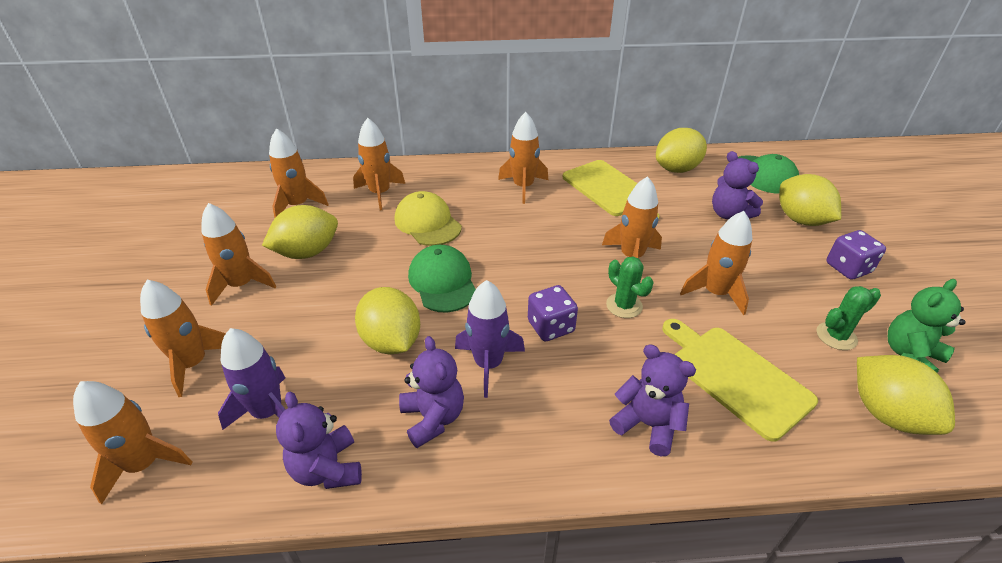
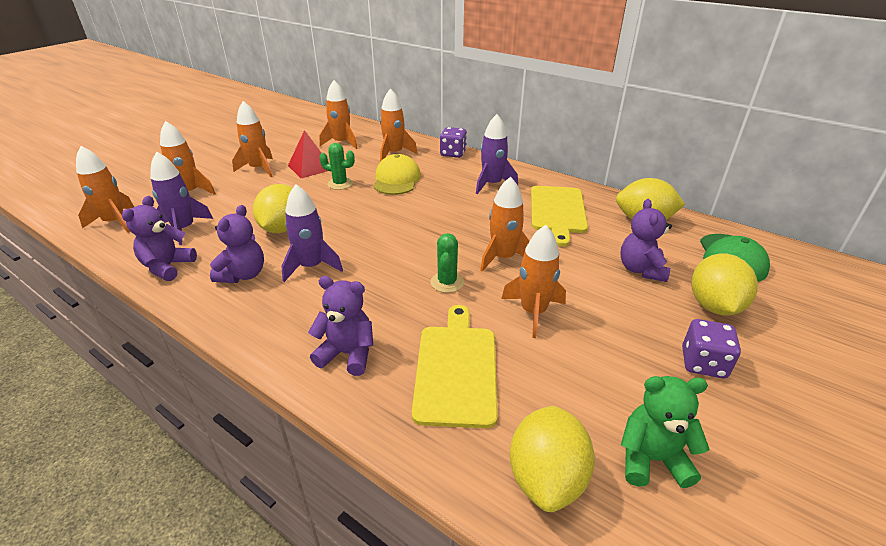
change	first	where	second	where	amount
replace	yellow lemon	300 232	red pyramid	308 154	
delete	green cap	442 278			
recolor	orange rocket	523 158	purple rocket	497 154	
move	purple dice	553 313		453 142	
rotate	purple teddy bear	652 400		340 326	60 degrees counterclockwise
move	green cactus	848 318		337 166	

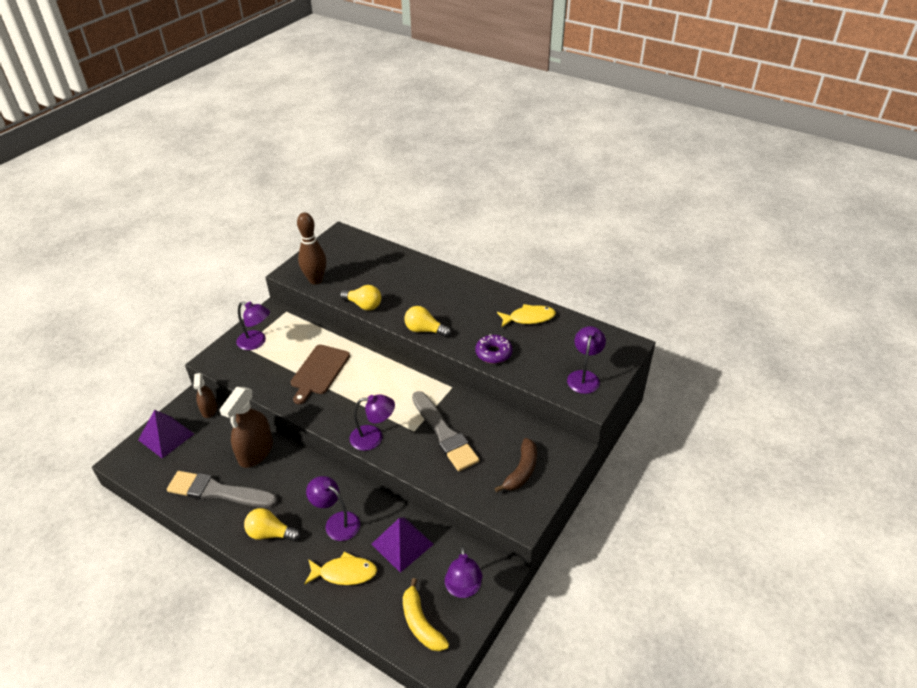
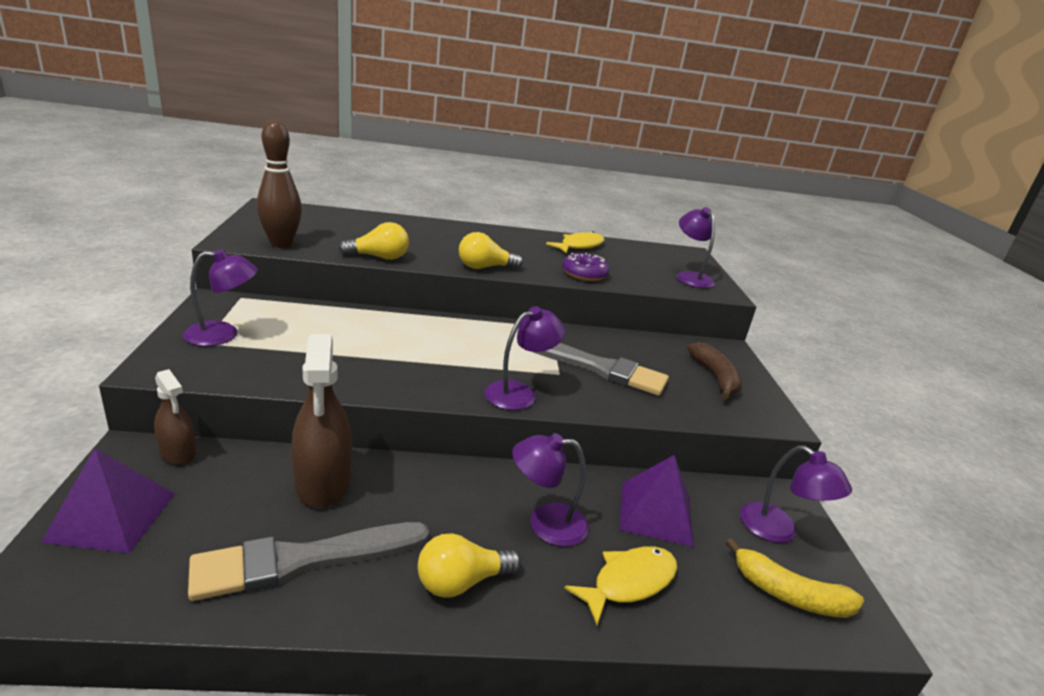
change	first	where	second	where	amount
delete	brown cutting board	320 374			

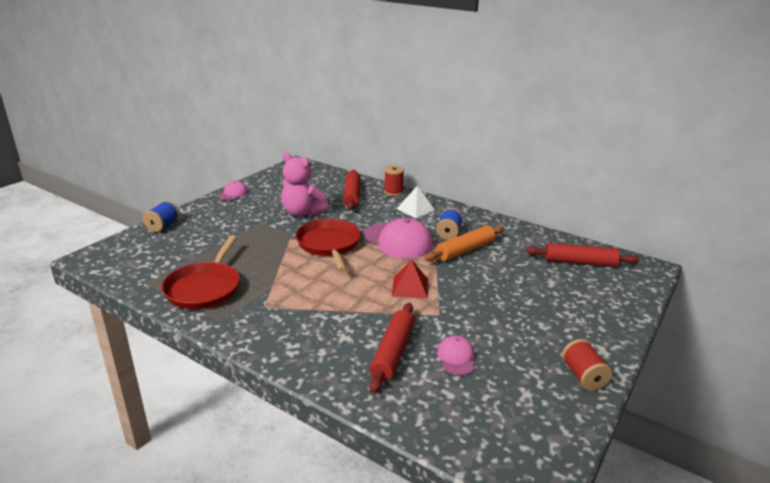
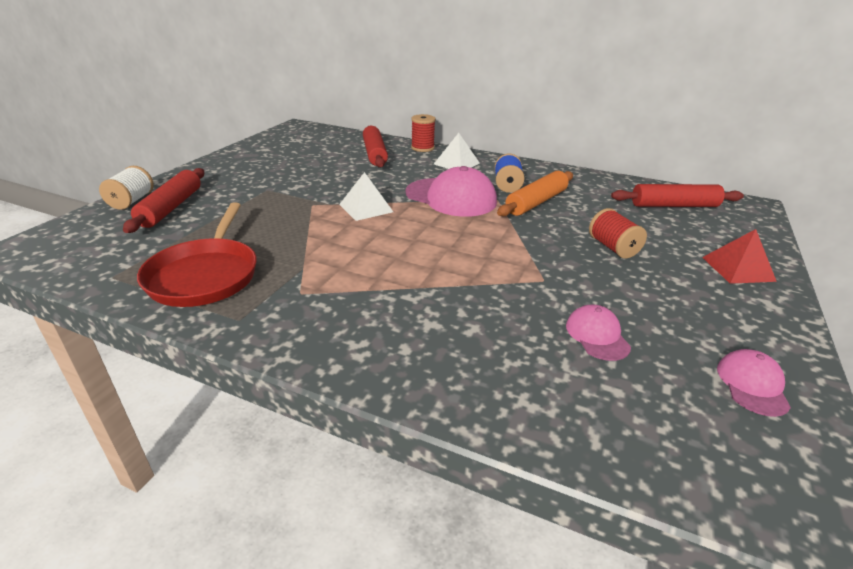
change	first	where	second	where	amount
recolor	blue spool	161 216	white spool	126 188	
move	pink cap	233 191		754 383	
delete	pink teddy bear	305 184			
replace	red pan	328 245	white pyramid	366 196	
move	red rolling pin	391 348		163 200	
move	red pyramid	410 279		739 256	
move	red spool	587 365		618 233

+++++

EXERCISE BRIEF: The records above are to be duplicated exactly, pictures left out.

PROBLEM SOLUTION:
change	first	where	second	where	amount
replace	yellow lemon	300 232	red pyramid	308 154	
delete	green cap	442 278			
recolor	orange rocket	523 158	purple rocket	497 154	
move	purple dice	553 313		453 142	
rotate	purple teddy bear	652 400		340 326	60 degrees counterclockwise
move	green cactus	848 318		337 166	

change	first	where	second	where	amount
delete	brown cutting board	320 374			

change	first	where	second	where	amount
recolor	blue spool	161 216	white spool	126 188	
move	pink cap	233 191		754 383	
delete	pink teddy bear	305 184			
replace	red pan	328 245	white pyramid	366 196	
move	red rolling pin	391 348		163 200	
move	red pyramid	410 279		739 256	
move	red spool	587 365		618 233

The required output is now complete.